--- Dataset excerpts Enclosed Below ---

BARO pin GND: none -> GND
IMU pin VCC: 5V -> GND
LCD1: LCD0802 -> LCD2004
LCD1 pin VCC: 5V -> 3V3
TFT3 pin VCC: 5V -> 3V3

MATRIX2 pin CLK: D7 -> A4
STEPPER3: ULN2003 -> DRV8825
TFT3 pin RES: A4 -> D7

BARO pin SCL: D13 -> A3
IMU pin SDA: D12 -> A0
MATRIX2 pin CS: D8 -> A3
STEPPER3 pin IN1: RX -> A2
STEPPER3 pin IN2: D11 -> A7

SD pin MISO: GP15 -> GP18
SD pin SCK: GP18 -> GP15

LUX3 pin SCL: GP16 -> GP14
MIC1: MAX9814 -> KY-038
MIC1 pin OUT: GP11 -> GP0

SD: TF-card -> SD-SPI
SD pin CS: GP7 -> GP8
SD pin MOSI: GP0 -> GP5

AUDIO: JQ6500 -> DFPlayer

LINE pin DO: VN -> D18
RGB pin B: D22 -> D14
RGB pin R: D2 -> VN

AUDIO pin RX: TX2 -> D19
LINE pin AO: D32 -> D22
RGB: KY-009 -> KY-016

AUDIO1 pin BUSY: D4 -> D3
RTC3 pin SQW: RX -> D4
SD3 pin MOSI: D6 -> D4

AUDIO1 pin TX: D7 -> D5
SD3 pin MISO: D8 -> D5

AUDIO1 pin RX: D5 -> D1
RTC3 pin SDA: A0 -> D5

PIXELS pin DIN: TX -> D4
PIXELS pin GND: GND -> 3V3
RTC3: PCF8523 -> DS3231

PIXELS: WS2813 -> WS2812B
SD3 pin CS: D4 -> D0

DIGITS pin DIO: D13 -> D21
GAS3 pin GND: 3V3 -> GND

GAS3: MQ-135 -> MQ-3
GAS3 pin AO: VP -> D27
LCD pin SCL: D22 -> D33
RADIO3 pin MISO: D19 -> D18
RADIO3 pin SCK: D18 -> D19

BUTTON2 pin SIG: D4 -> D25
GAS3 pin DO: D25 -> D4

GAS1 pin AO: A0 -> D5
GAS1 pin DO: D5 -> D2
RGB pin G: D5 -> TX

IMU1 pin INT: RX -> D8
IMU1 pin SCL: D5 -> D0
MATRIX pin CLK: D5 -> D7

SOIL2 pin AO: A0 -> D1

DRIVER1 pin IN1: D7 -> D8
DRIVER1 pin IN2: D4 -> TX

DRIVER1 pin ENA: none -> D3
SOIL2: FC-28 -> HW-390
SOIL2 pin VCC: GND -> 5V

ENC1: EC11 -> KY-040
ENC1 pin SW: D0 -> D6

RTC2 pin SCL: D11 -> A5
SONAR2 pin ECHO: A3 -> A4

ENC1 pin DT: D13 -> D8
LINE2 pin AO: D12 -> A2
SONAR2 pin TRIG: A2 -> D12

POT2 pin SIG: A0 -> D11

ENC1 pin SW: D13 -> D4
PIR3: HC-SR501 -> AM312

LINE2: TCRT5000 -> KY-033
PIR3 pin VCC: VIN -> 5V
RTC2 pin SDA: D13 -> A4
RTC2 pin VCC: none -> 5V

--- End of Enclosed Dataset excerpts ---

● **What is needed**:
Line by line, set down the material exactly as given.

● **Answer for the task**:
BARO pin GND: none -> GND
IMU pin VCC: 5V -> GND
LCD1: LCD0802 -> LCD2004
LCD1 pin VCC: 5V -> 3V3
TFT3 pin VCC: 5V -> 3V3

MATRIX2 pin CLK: D7 -> A4
STEPPER3: ULN2003 -> DRV8825
TFT3 pin RES: A4 -> D7

BARO pin SCL: D13 -> A3
IMU pin SDA: D12 -> A0
MATRIX2 pin CS: D8 -> A3
STEPPER3 pin IN1: RX -> A2
STEPPER3 pin IN2: D11 -> A7

SD pin MISO: GP15 -> GP18
SD pin SCK: GP18 -> GP15

LUX3 pin SCL: GP16 -> GP14
MIC1: MAX9814 -> KY-038
MIC1 pin OUT: GP11 -> GP0

SD: TF-card -> SD-SPI
SD pin CS: GP7 -> GP8
SD pin MOSI: GP0 -> GP5

AUDIO: JQ6500 -> DFPlayer

LINE pin DO: VN -> D18
RGB pin B: D22 -> D14
RGB pin R: D2 -> VN

AUDIO pin RX: TX2 -> D19
LINE pin AO: D32 -> D22
RGB: KY-009 -> KY-016

AUDIO1 pin BUSY: D4 -> D3
RTC3 pin SQW: RX -> D4
SD3 pin MOSI: D6 -> D4

AUDIO1 pin TX: D7 -> D5
SD3 pin MISO: D8 -> D5

AUDIO1 pin RX: D5 -> D1
RTC3 pin SDA: A0 -> D5

PIXELS pin DIN: TX -> D4
PIXELS pin GND: GND -> 3V3
RTC3: PCF8523 -> DS3231

PIXELS: WS2813 -> WS2812B
SD3 pin CS: D4 -> D0

DIGITS pin DIO: D13 -> D21
GAS3 pin GND: 3V3 -> GND

GAS3: MQ-135 -> MQ-3
GAS3 pin AO: VP -> D27
LCD pin SCL: D22 -> D33
RADIO3 pin MISO: D19 -> D18
RADIO3 pin SCK: D18 -> D19

BUTTON2 pin SIG: D4 -> D25
GAS3 pin DO: D25 -> D4

GAS1 pin AO: A0 -> D5
GAS1 pin DO: D5 -> D2
RGB pin G: D5 -> TX

IMU1 pin INT: RX -> D8
IMU1 pin SCL: D5 -> D0
MATRIX pin CLK: D5 -> D7

SOIL2 pin AO: A0 -> D1

DRIVER1 pin IN1: D7 -> D8
DRIVER1 pin IN2: D4 -> TX

DRIVER1 pin ENA: none -> D3
SOIL2: FC-28 -> HW-390
SOIL2 pin VCC: GND -> 5V

ENC1: EC11 -> KY-040
ENC1 pin SW: D0 -> D6

RTC2 pin SCL: D11 -> A5
SONAR2 pin ECHO: A3 -> A4

ENC1 pin DT: D13 -> D8
LINE2 pin AO: D12 -> A2
SONAR2 pin TRIG: A2 -> D12

POT2 pin SIG: A0 -> D11

ENC1 pin SW: D13 -> D4
PIR3: HC-SR501 -> AM312

LINE2: TCRT5000 -> KY-033
PIR3 pin VCC: VIN -> 5V
RTC2 pin SDA: D13 -> A4
RTC2 pin VCC: none -> 5V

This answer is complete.